Task requirements: Starting at the line where "green egg: 1 -> 4" occurs, reproduce each line through the end of the entries below exactly. Omit every picture.

Records from a dataset
********************

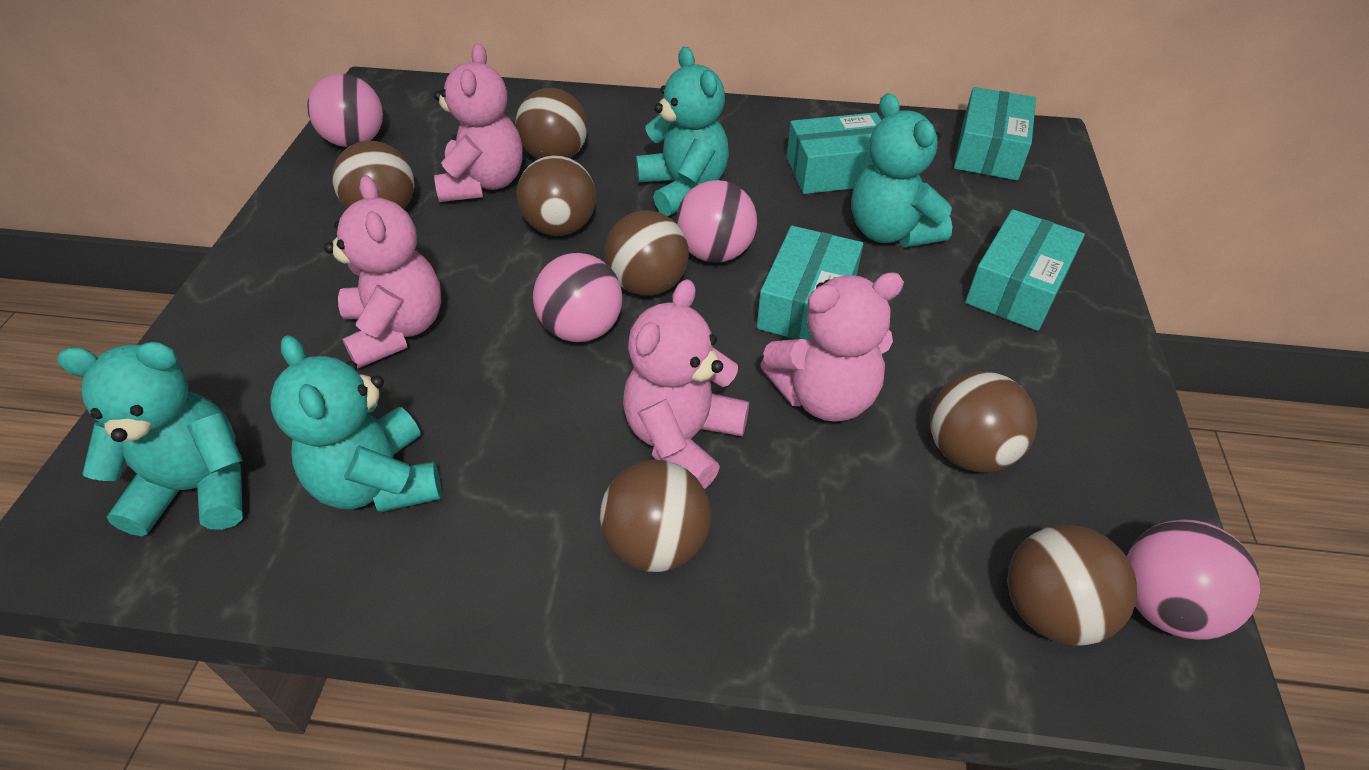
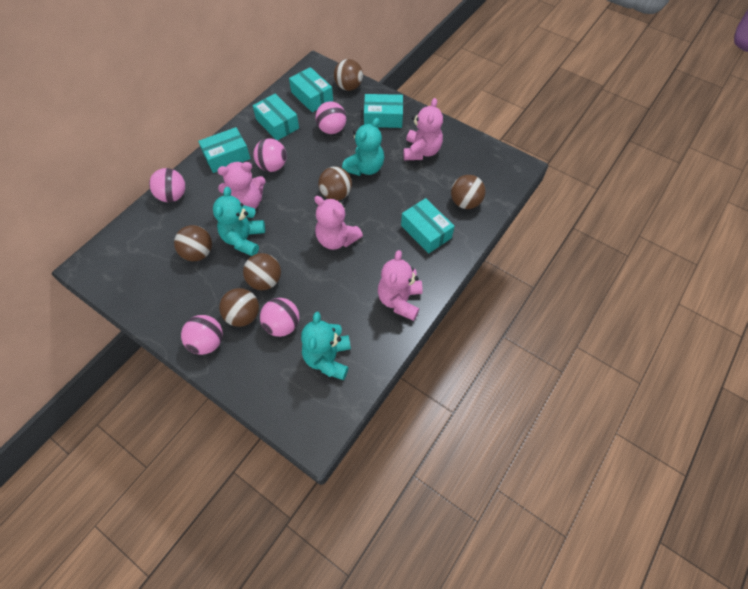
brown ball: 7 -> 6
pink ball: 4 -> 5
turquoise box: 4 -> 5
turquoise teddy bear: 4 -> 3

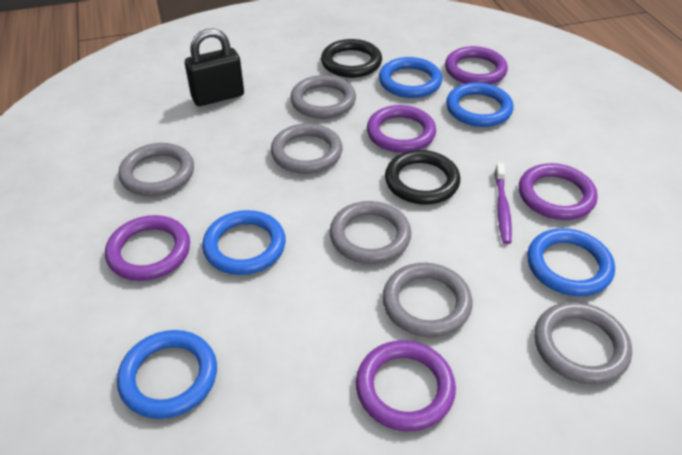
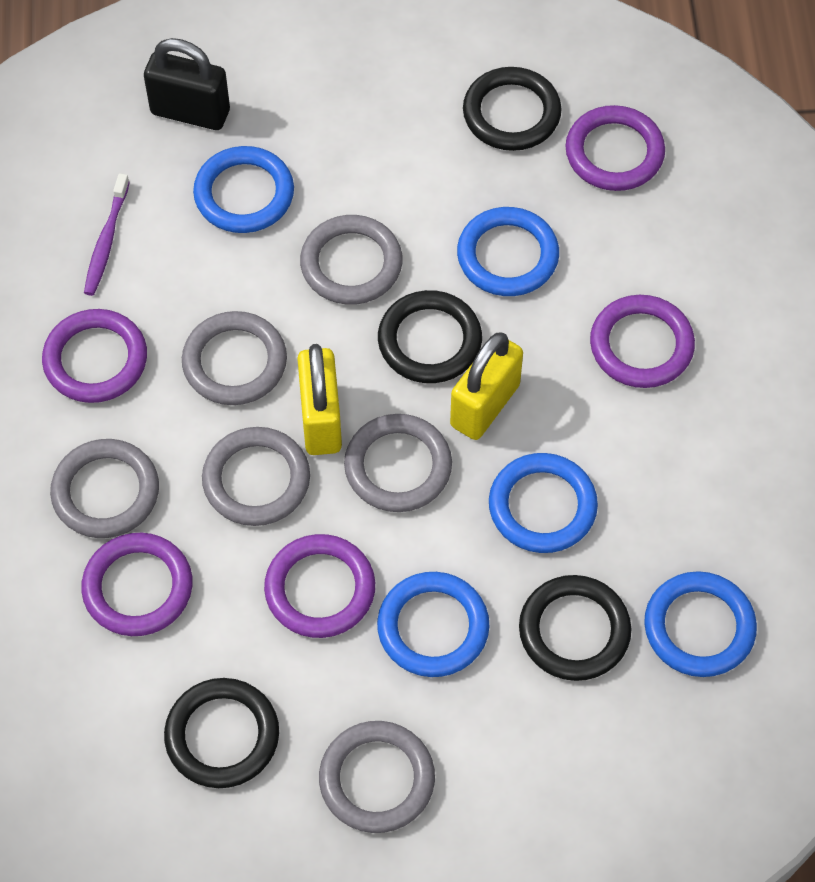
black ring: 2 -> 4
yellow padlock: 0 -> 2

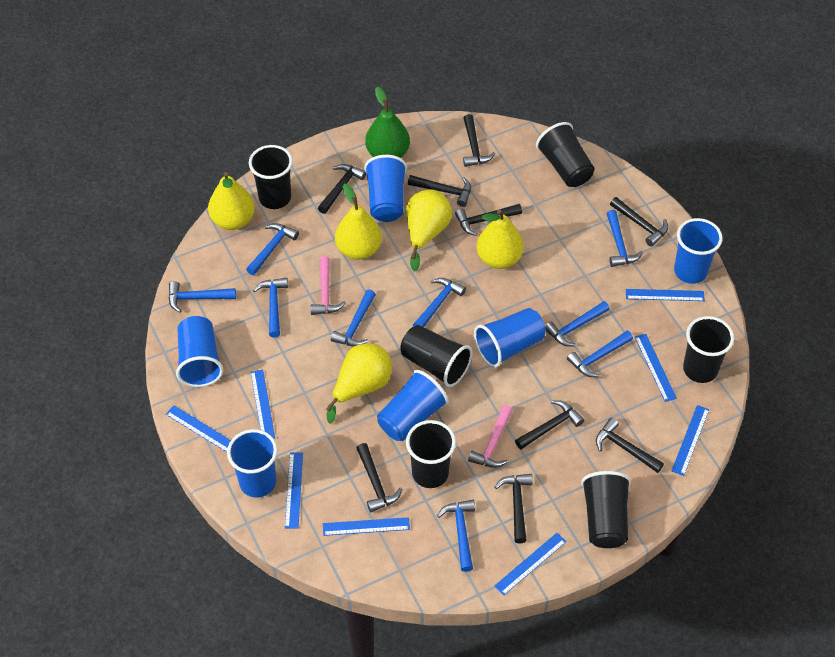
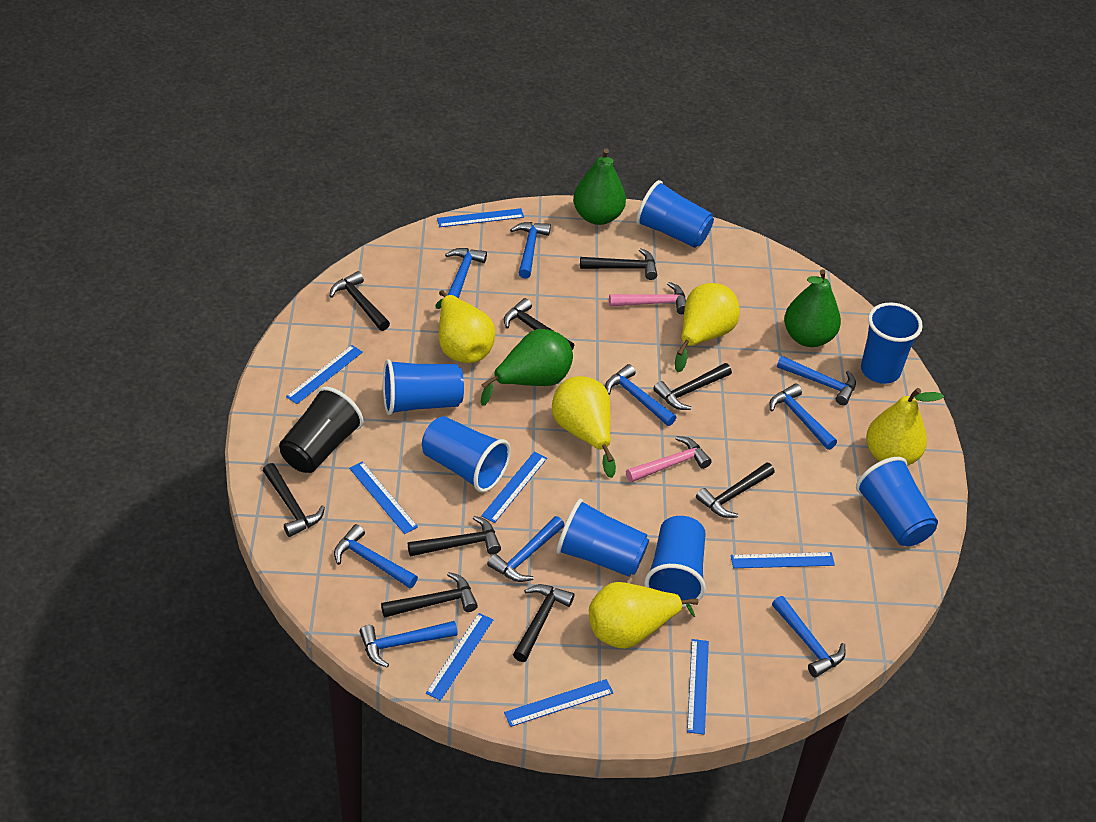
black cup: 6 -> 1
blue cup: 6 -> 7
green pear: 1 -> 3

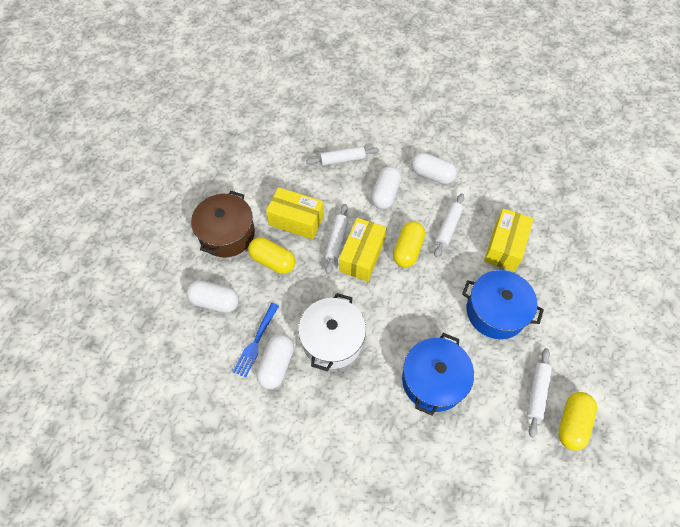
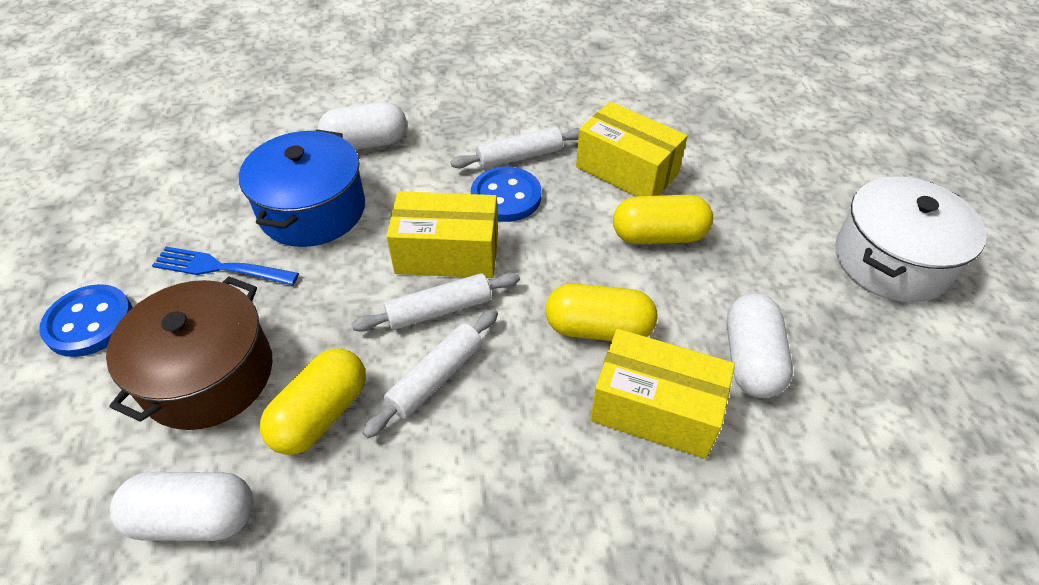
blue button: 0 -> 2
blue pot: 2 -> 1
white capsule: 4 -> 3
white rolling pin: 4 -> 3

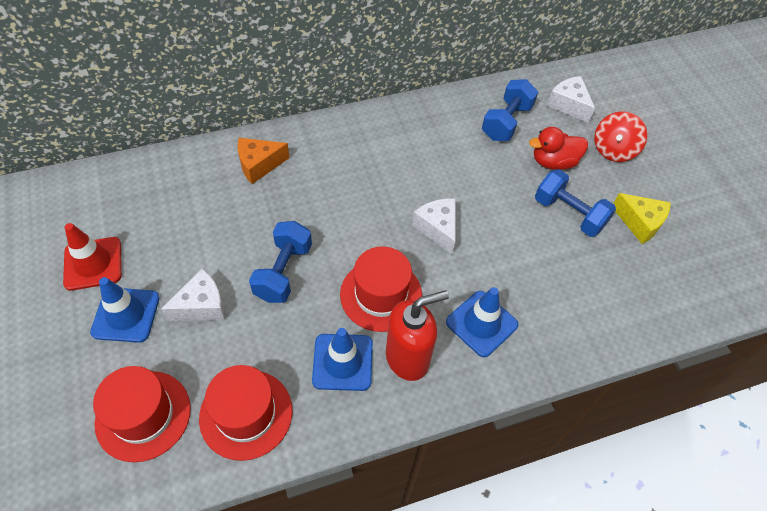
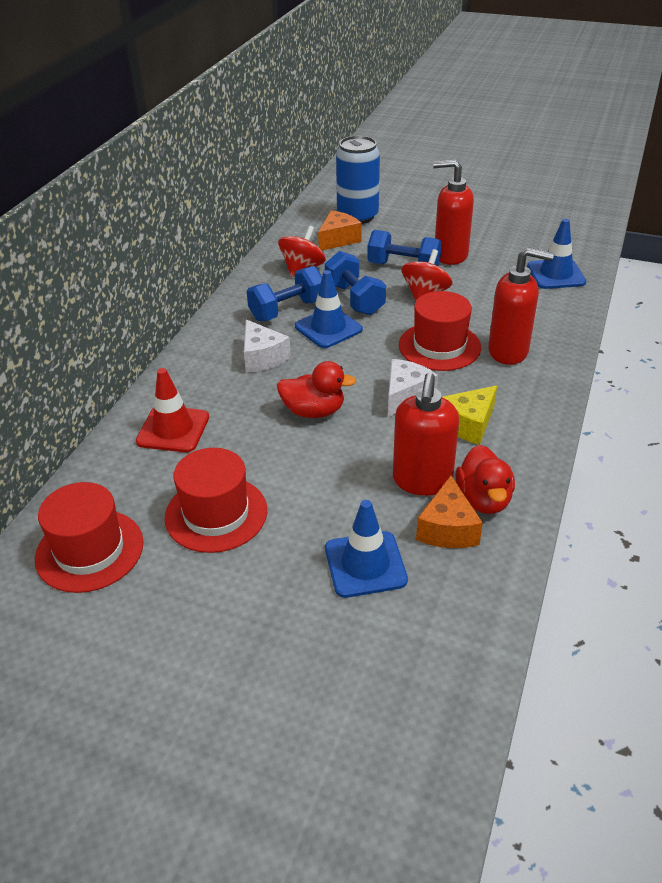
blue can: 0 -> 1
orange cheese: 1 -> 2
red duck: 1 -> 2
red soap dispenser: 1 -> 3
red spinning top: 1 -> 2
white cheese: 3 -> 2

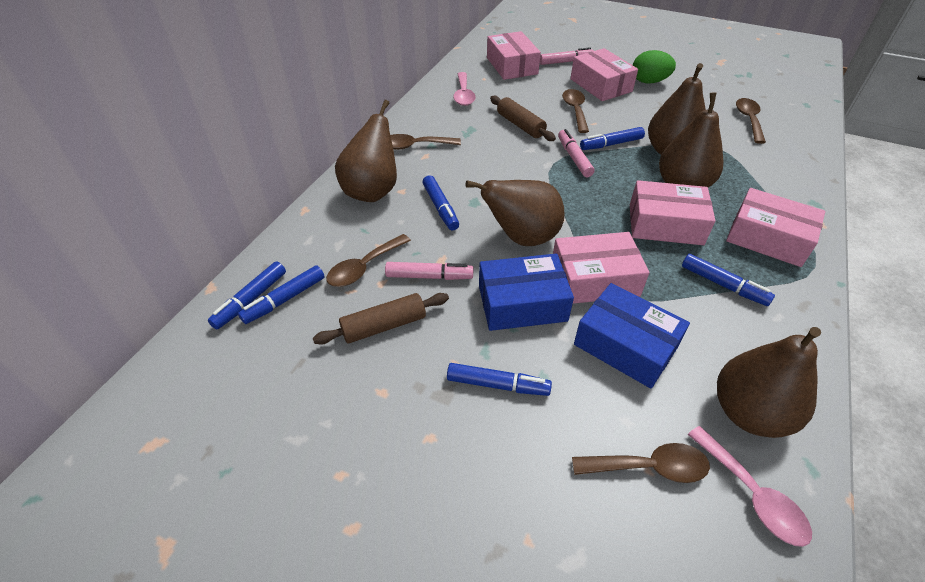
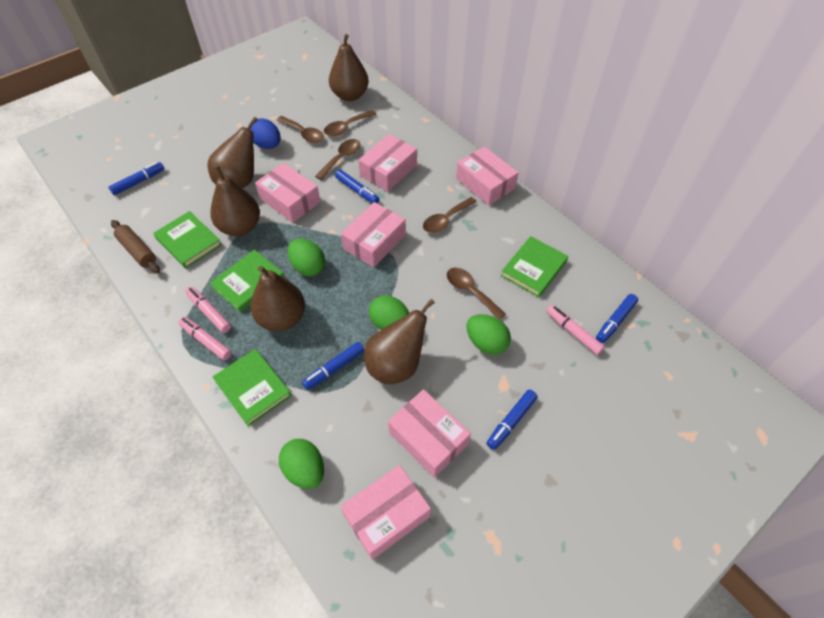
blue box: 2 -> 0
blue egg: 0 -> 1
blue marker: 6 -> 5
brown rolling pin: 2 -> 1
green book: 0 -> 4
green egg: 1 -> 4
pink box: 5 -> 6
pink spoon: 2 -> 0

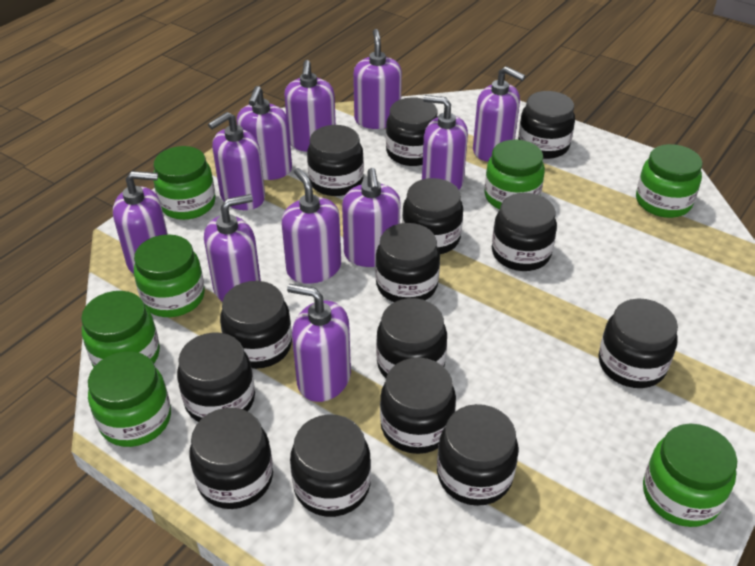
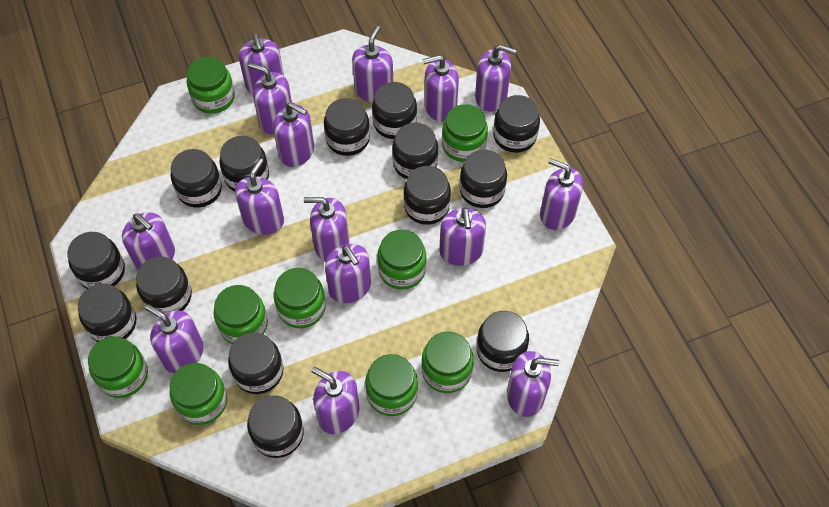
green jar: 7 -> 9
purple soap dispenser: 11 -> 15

********************

Output of the exercise:
green egg: 1 -> 4
pink box: 5 -> 6
pink spoon: 2 -> 0

green jar: 7 -> 9
purple soap dispenser: 11 -> 15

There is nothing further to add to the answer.